- [WHAT IS NEEDED]: Look through the data below and say how many of its lines contain "counterclockwise", adding nothing else.

(Before-and-after object lists)
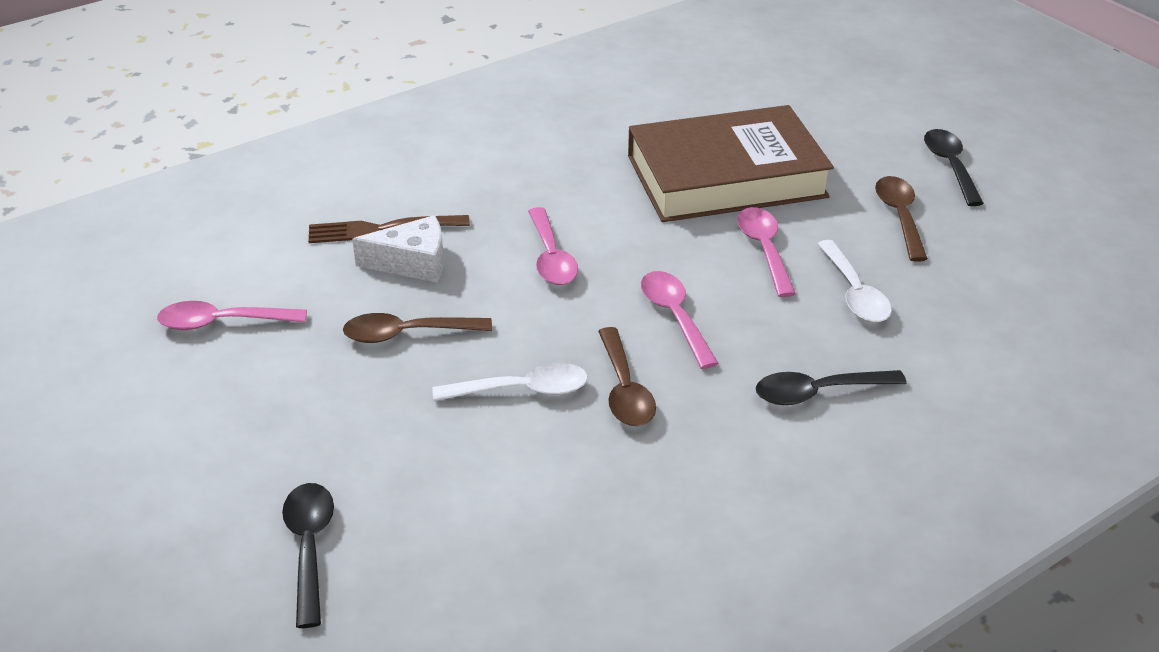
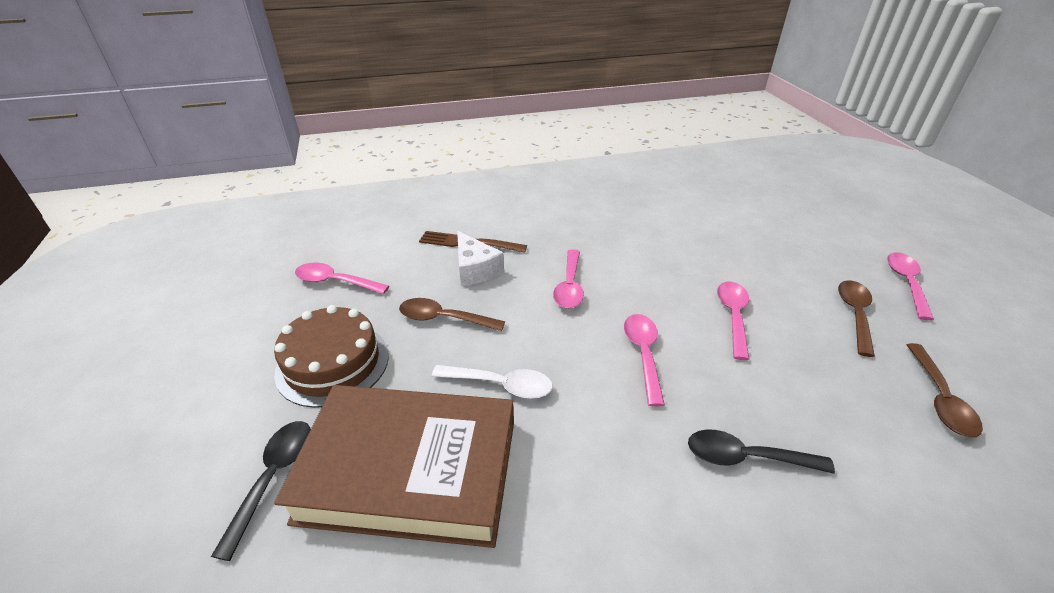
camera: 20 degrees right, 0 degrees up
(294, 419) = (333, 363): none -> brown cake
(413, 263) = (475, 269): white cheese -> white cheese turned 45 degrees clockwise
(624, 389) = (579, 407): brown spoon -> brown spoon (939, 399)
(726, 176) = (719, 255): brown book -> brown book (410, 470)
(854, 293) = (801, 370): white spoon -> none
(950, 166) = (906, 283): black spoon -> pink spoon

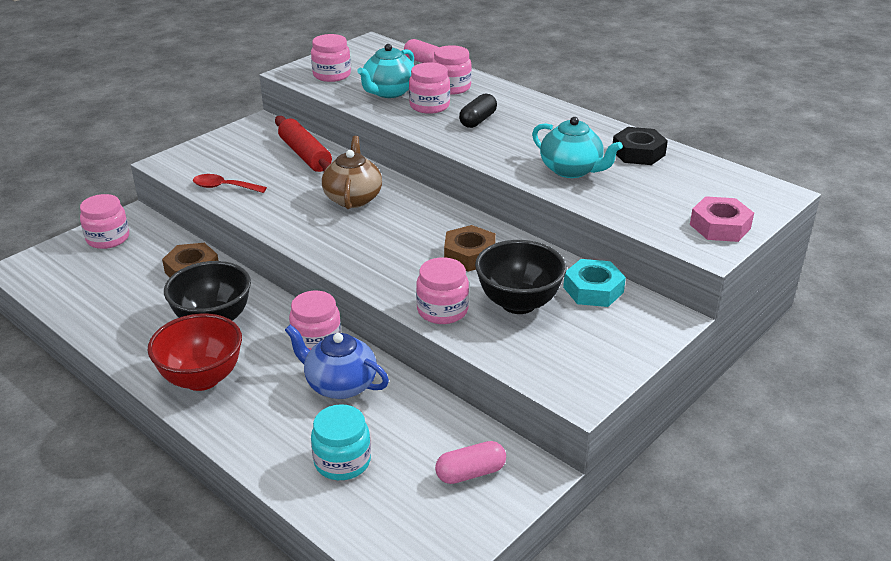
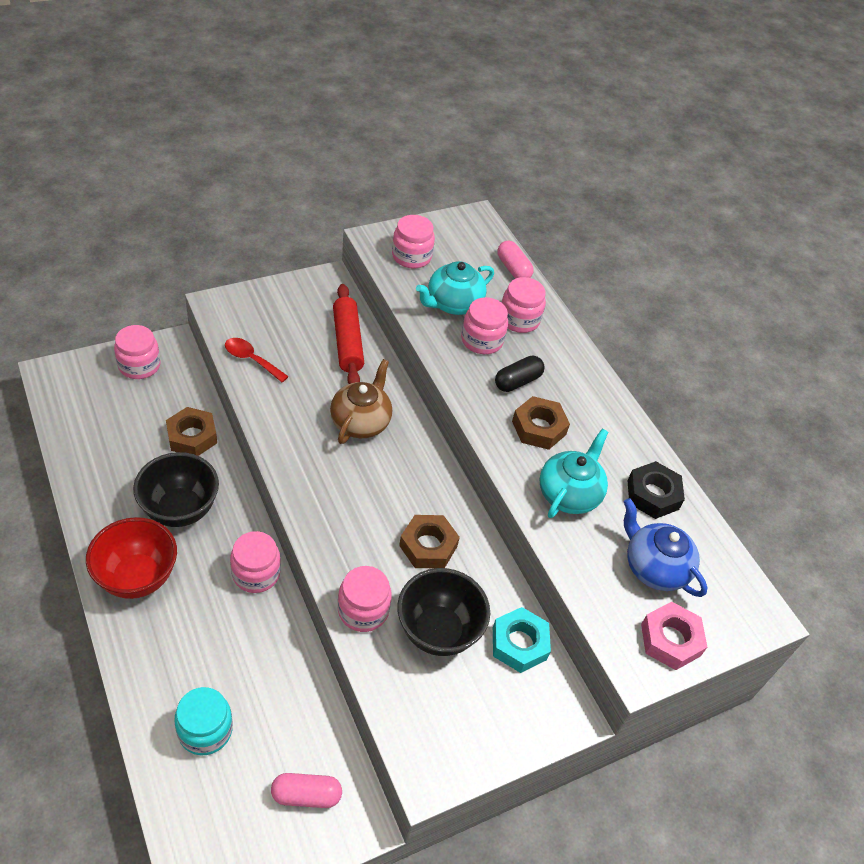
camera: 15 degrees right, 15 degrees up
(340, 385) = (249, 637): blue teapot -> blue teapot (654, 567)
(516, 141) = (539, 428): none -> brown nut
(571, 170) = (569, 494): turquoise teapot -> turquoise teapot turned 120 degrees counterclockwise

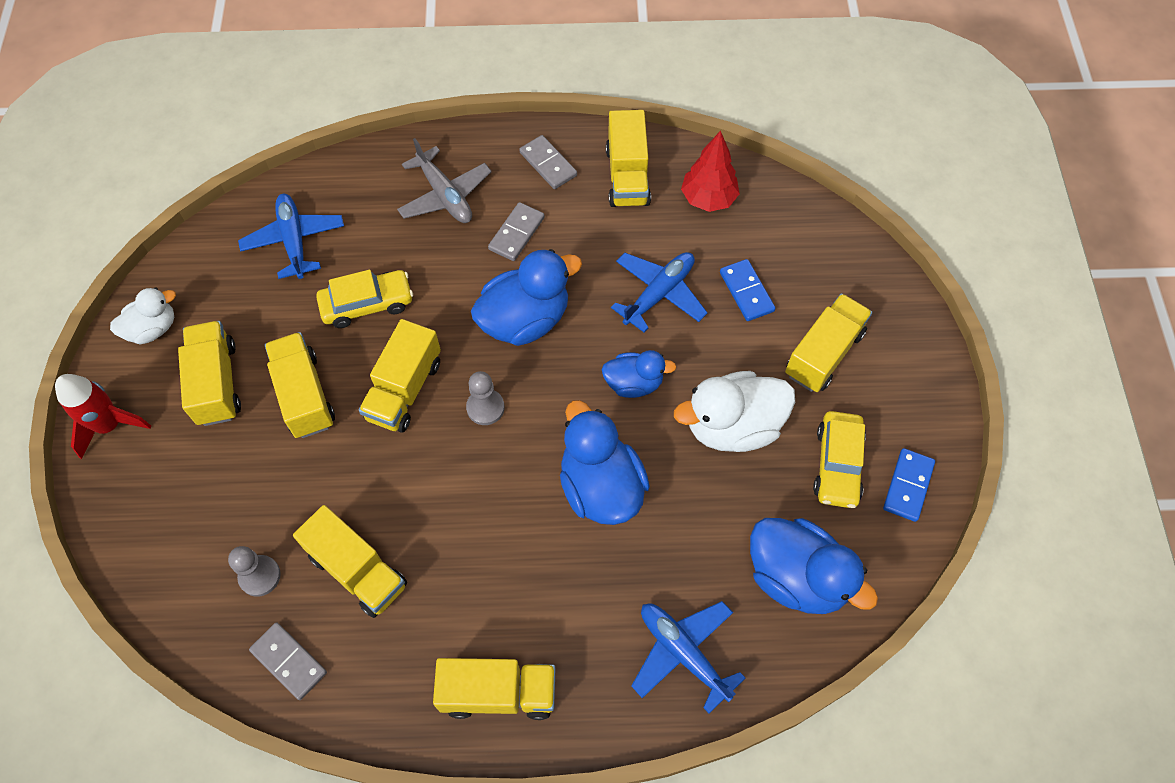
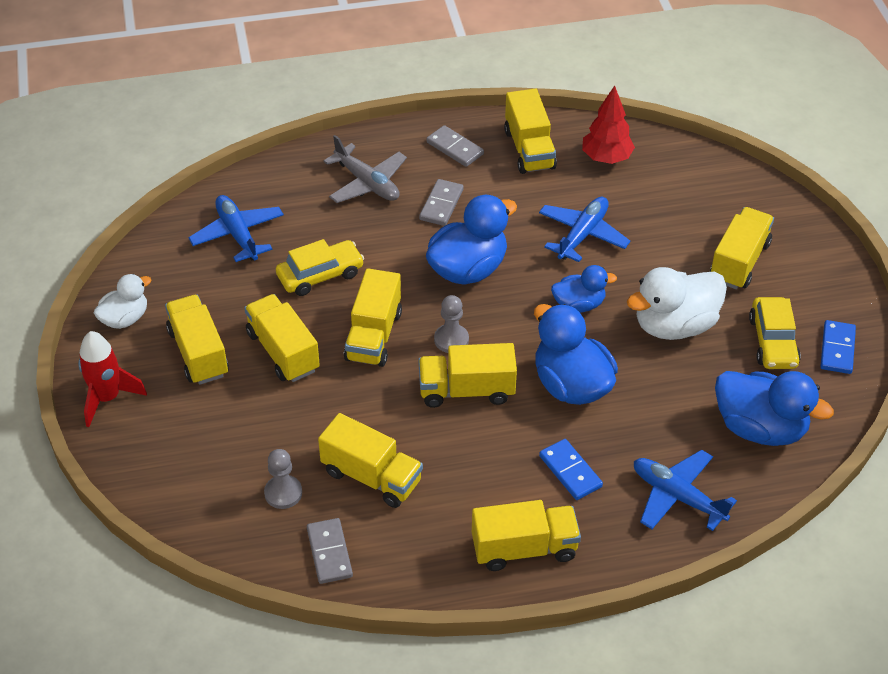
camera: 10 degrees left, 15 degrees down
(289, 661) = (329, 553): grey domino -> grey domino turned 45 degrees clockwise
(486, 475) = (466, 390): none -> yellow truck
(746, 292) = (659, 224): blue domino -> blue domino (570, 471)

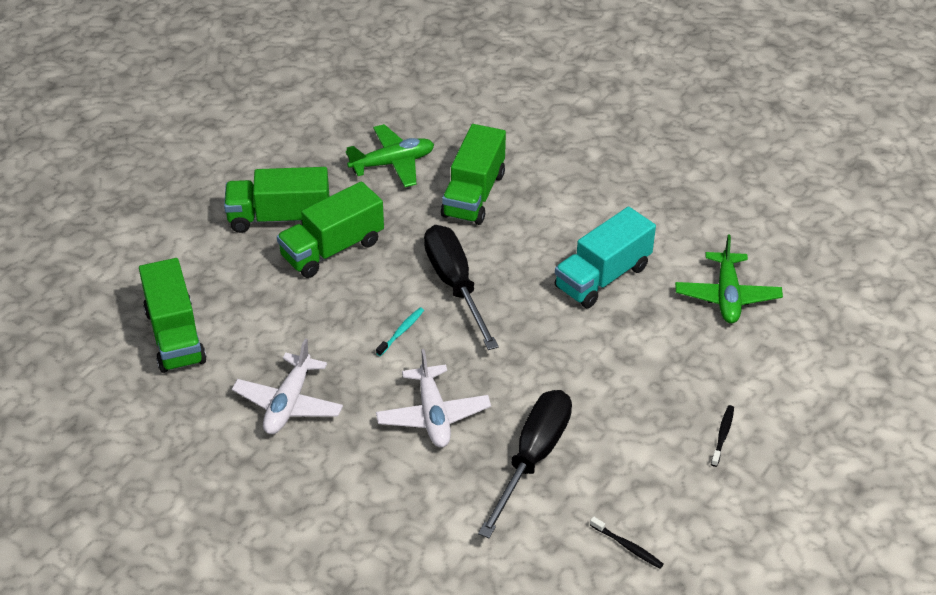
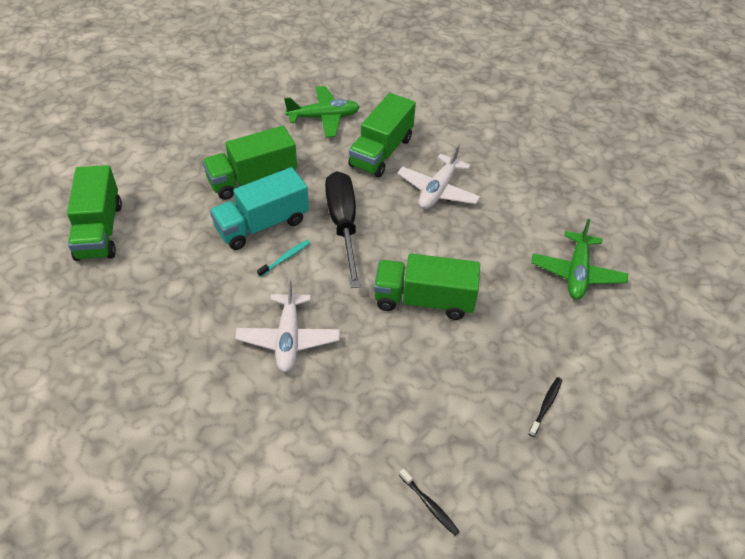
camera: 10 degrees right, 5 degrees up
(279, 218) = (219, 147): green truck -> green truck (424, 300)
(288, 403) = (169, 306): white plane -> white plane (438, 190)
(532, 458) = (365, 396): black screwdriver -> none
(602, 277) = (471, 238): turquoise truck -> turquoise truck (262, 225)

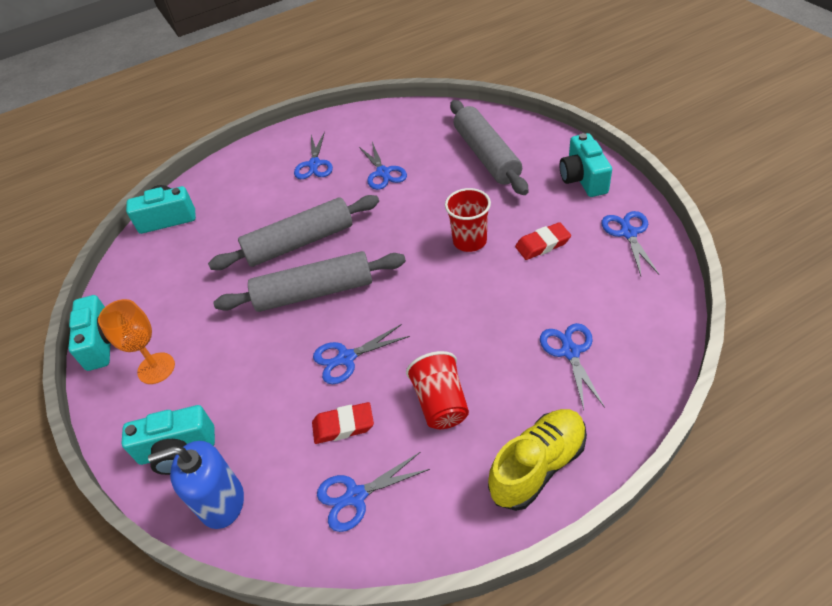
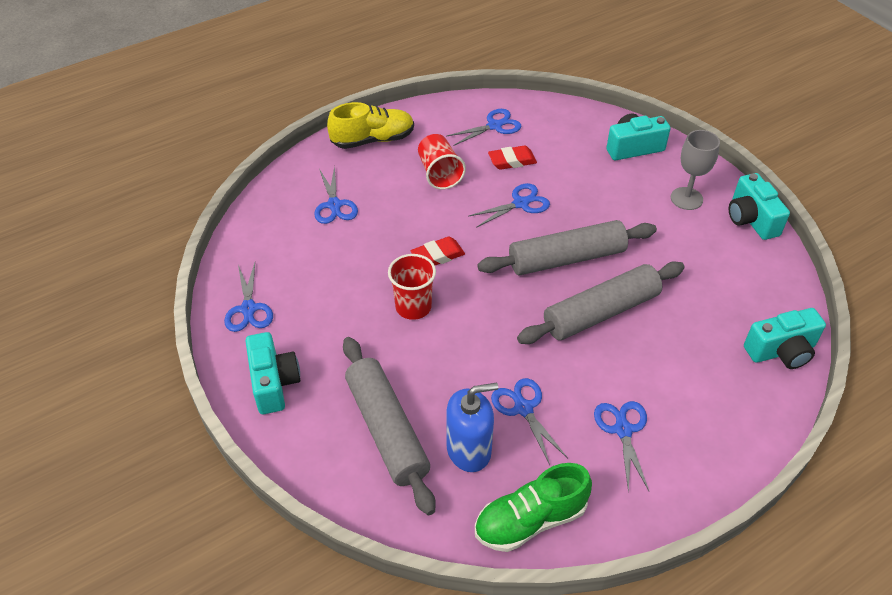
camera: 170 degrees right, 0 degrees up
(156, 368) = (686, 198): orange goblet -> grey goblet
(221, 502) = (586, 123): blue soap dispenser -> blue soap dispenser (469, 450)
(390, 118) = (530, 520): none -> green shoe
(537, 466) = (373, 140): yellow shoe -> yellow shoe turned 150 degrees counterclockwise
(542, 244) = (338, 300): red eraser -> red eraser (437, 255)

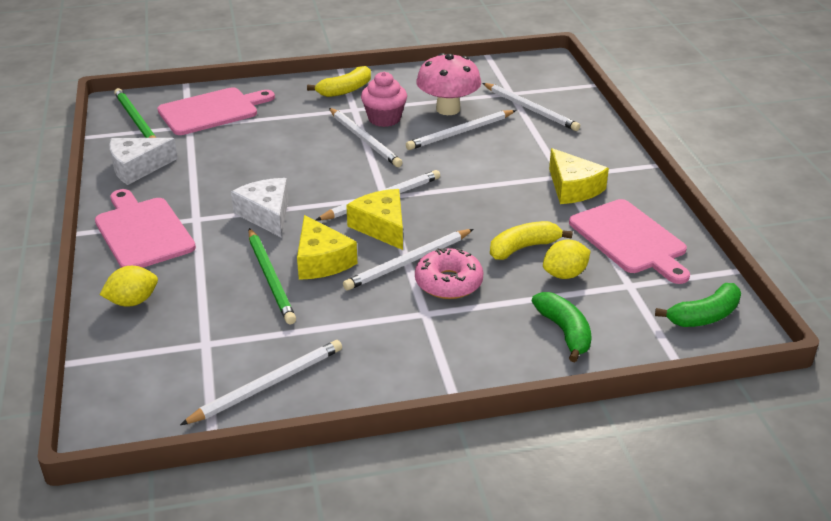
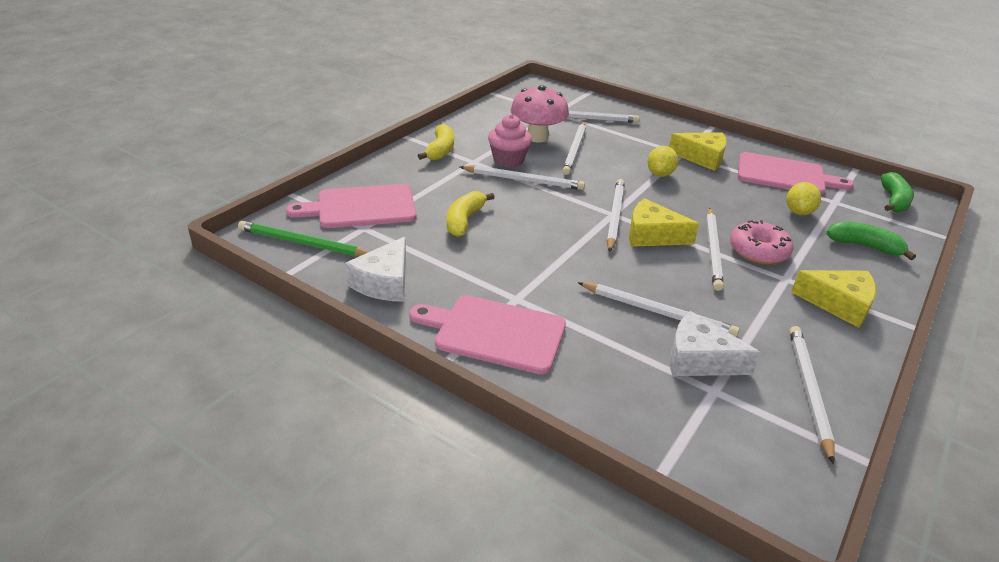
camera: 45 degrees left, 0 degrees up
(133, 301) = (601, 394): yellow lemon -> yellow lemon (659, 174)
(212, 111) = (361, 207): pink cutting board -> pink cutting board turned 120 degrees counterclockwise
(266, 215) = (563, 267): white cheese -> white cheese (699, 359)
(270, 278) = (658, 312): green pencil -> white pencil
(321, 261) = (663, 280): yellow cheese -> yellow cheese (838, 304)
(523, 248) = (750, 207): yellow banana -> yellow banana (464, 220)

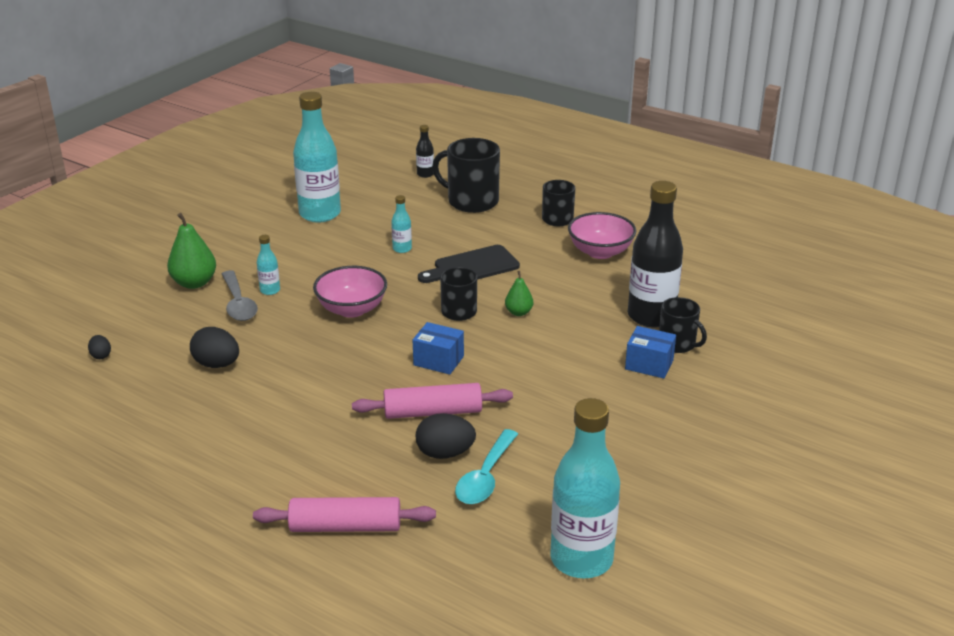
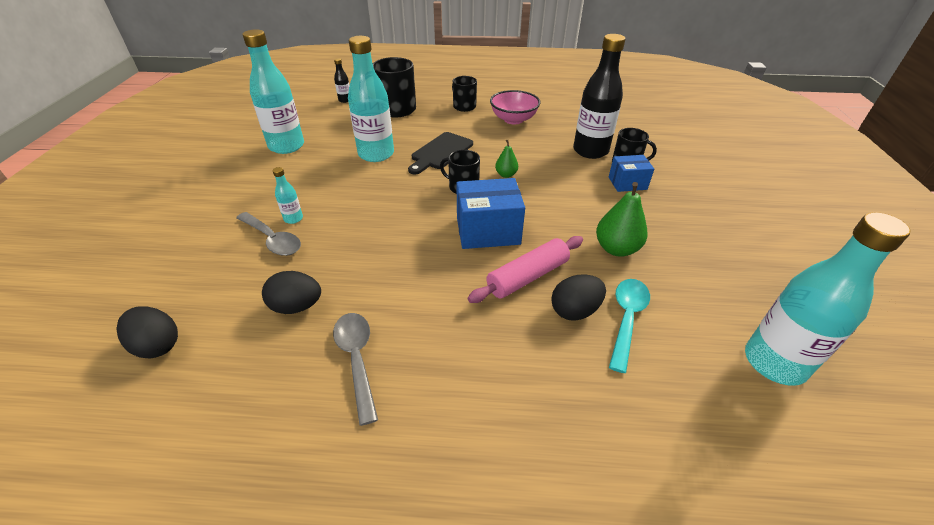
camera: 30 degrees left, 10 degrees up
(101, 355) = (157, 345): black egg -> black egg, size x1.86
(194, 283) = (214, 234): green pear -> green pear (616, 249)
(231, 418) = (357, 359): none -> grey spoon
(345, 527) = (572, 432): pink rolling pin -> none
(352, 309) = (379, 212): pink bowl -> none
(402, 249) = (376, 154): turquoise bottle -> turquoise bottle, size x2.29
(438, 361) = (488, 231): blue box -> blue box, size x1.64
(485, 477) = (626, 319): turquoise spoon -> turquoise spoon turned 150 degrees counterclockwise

- [OUTPUT]: 4